(Assignment): Print, without alteration, the lines that extend from the one holding "wardrobe: (452, 657) -> (811, 922), moved" to the final line of the listing below.

━━ Provided data ━━

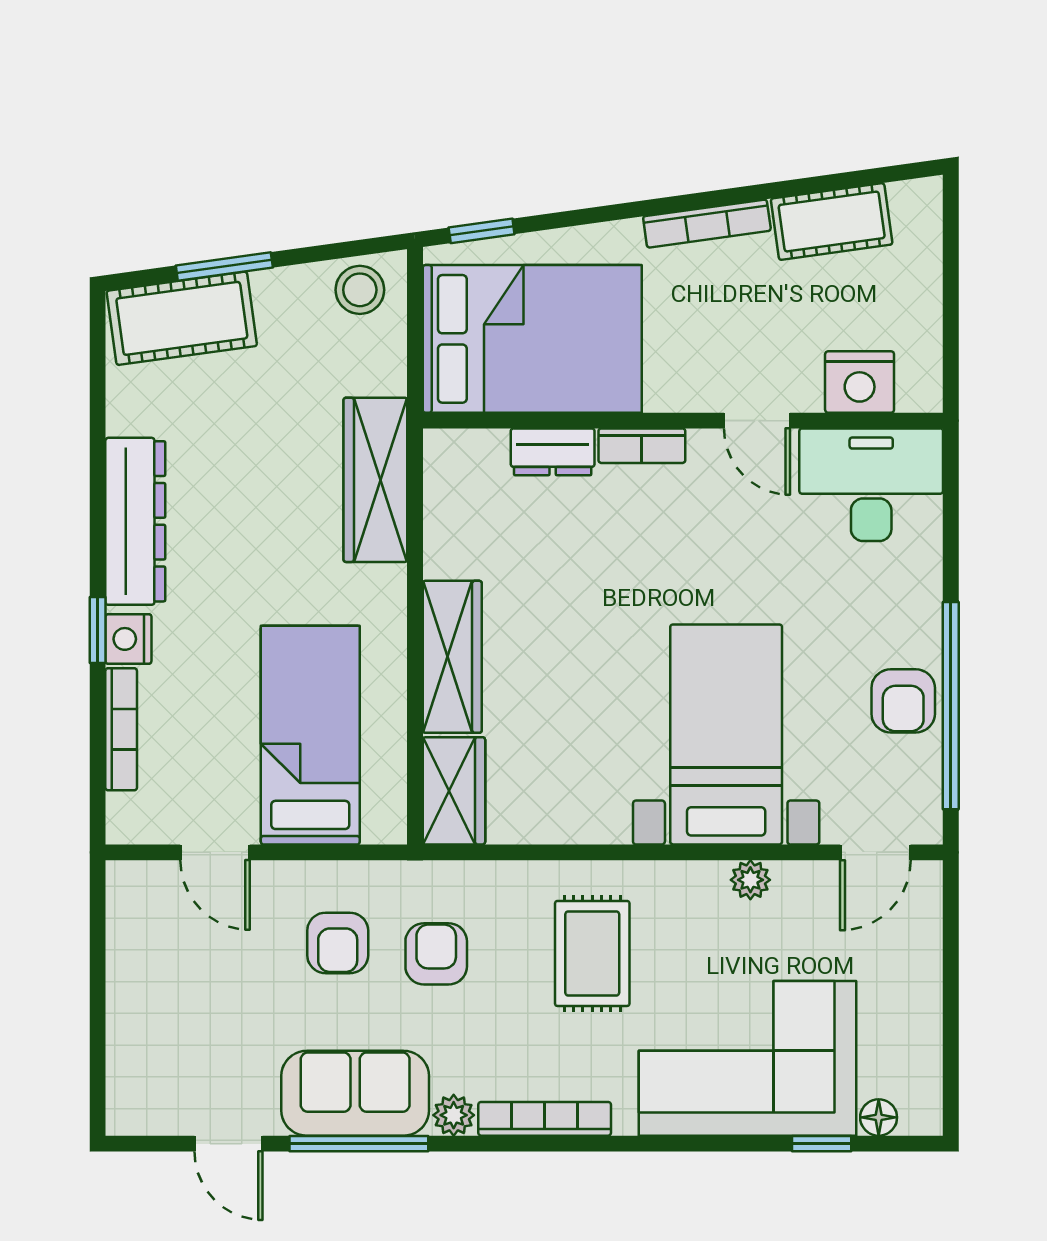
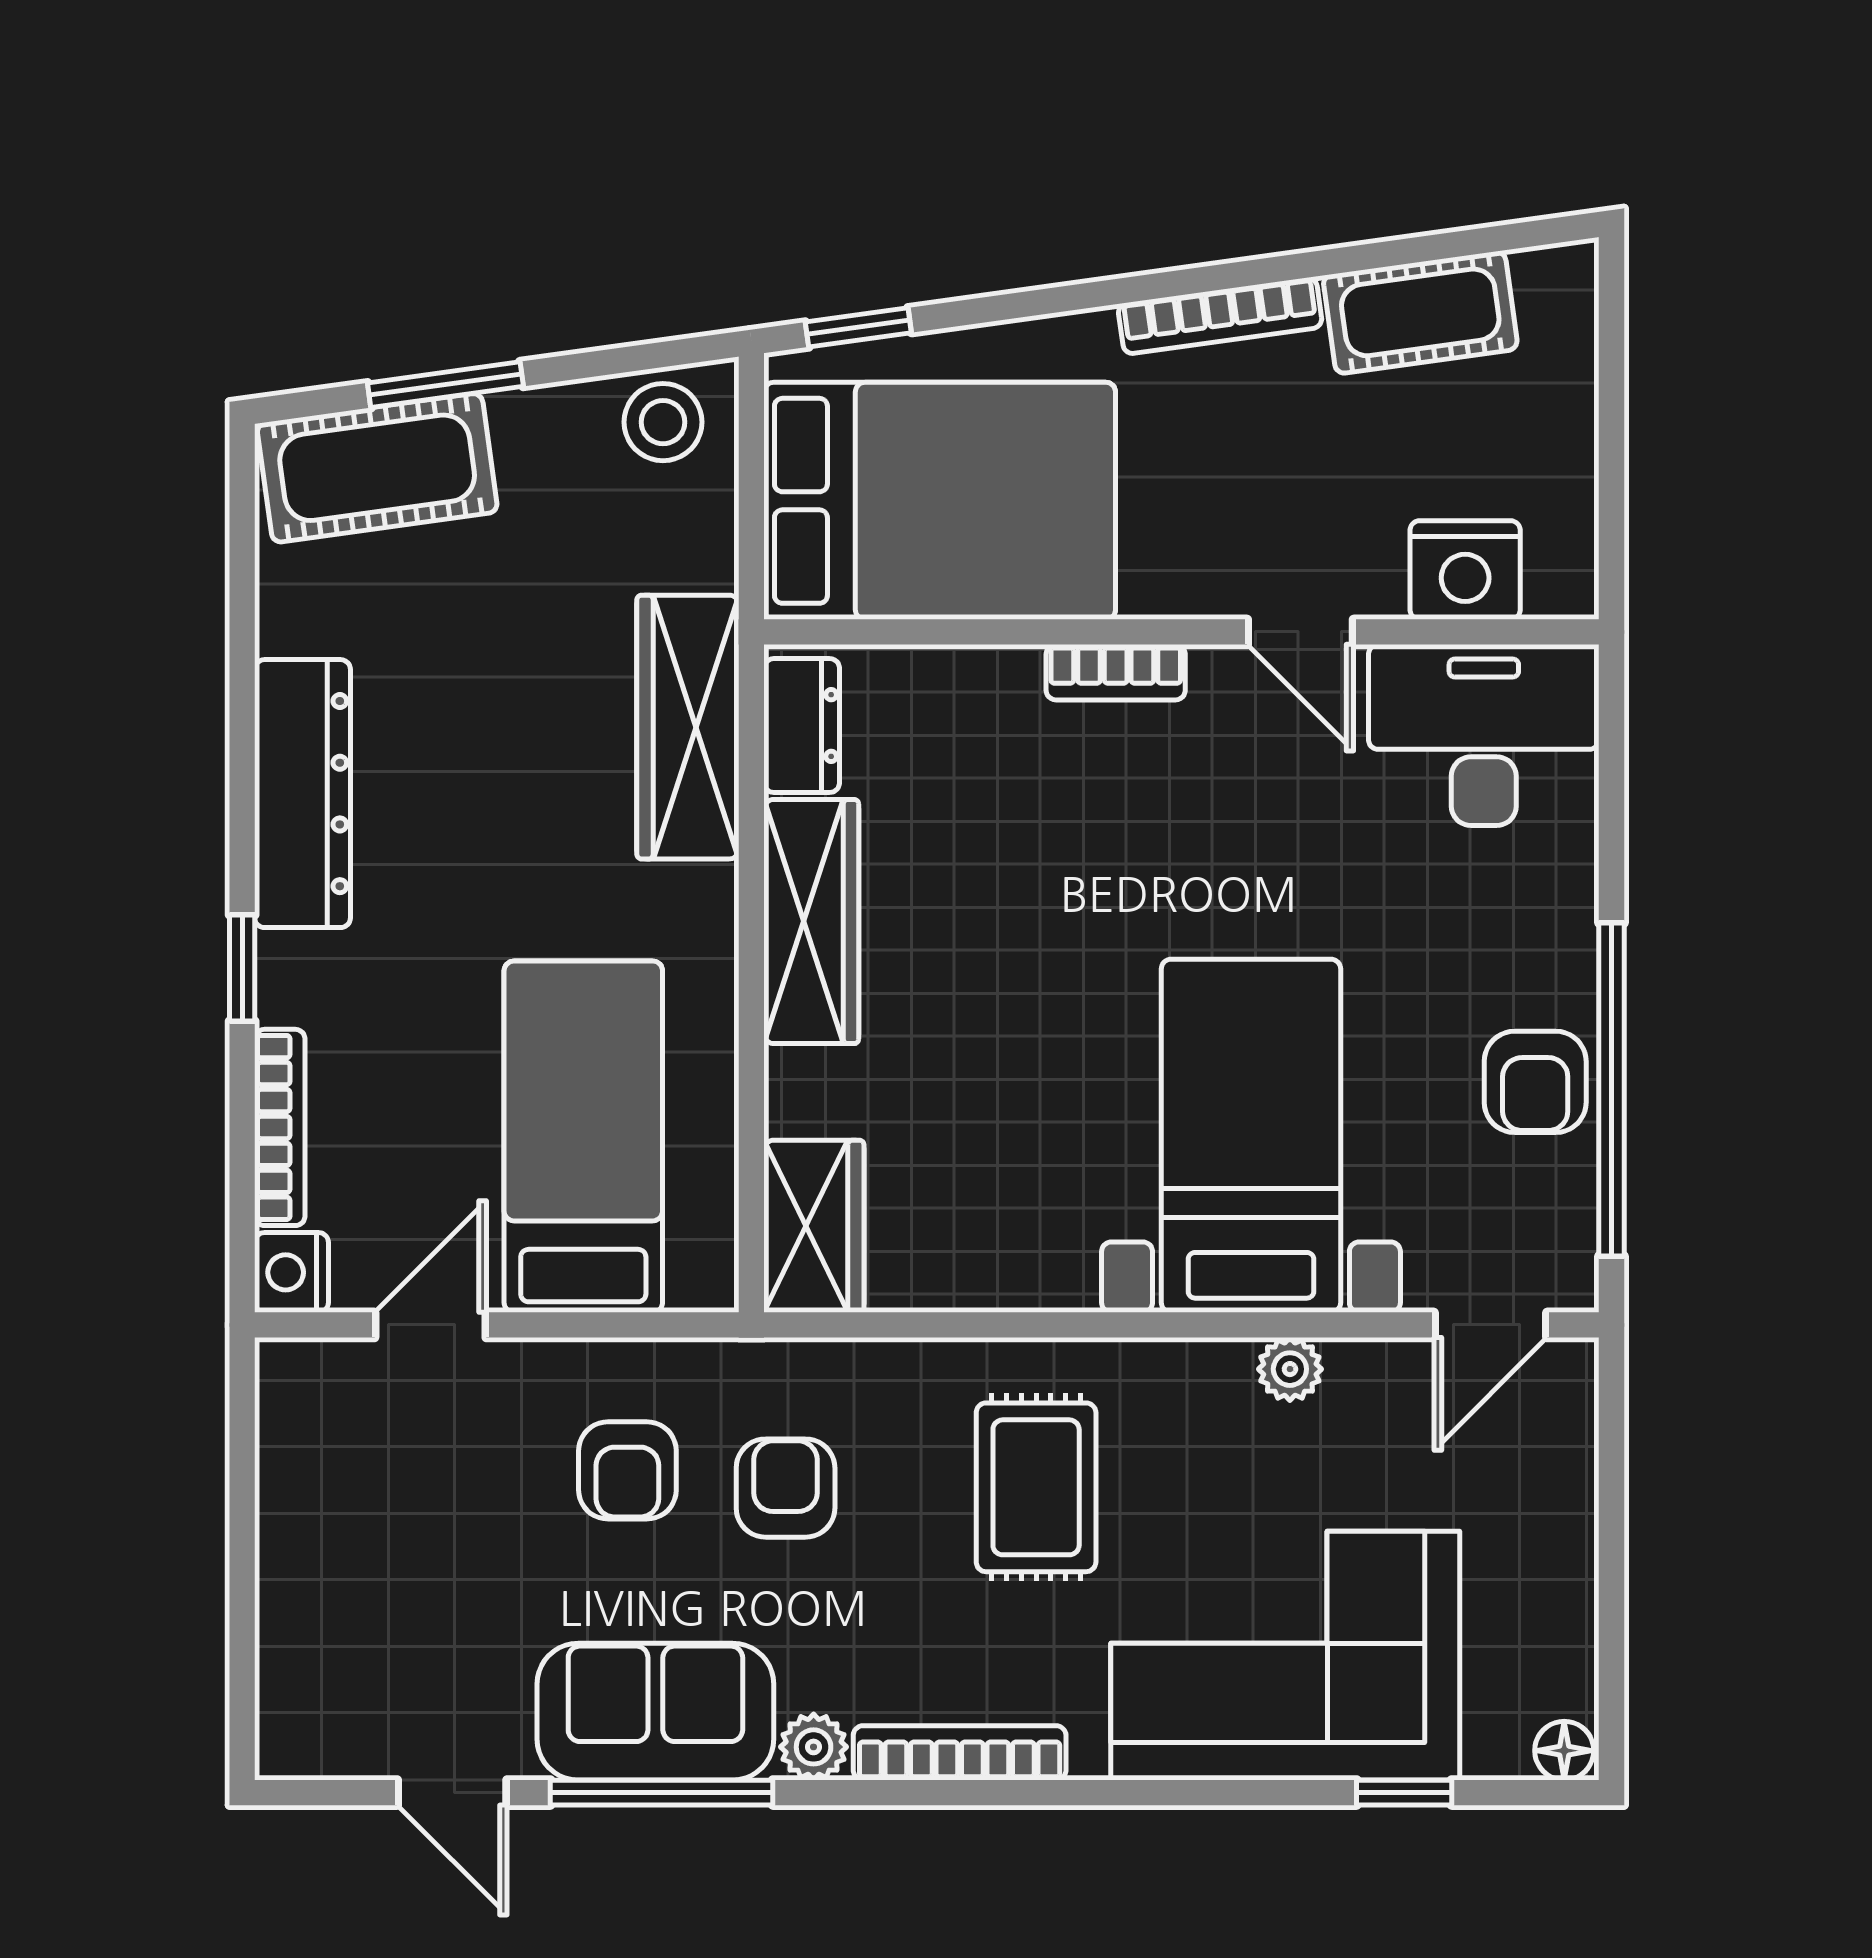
dresser: (553, 452) -> (802, 726), moved, turned -90
nightstand: (128, 639) -> (291, 1272), moved
wardrobe: (452, 657) -> (811, 922), moved
door: (215, 852) -> (430, 1325), swing flipped
floor lamp: (879, 1117) -> (1564, 1751), moved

━━━

(Result):
wardrobe: (452, 657) -> (811, 922), moved
door: (215, 852) -> (430, 1325), swing flipped
floor lamp: (879, 1117) -> (1564, 1751), moved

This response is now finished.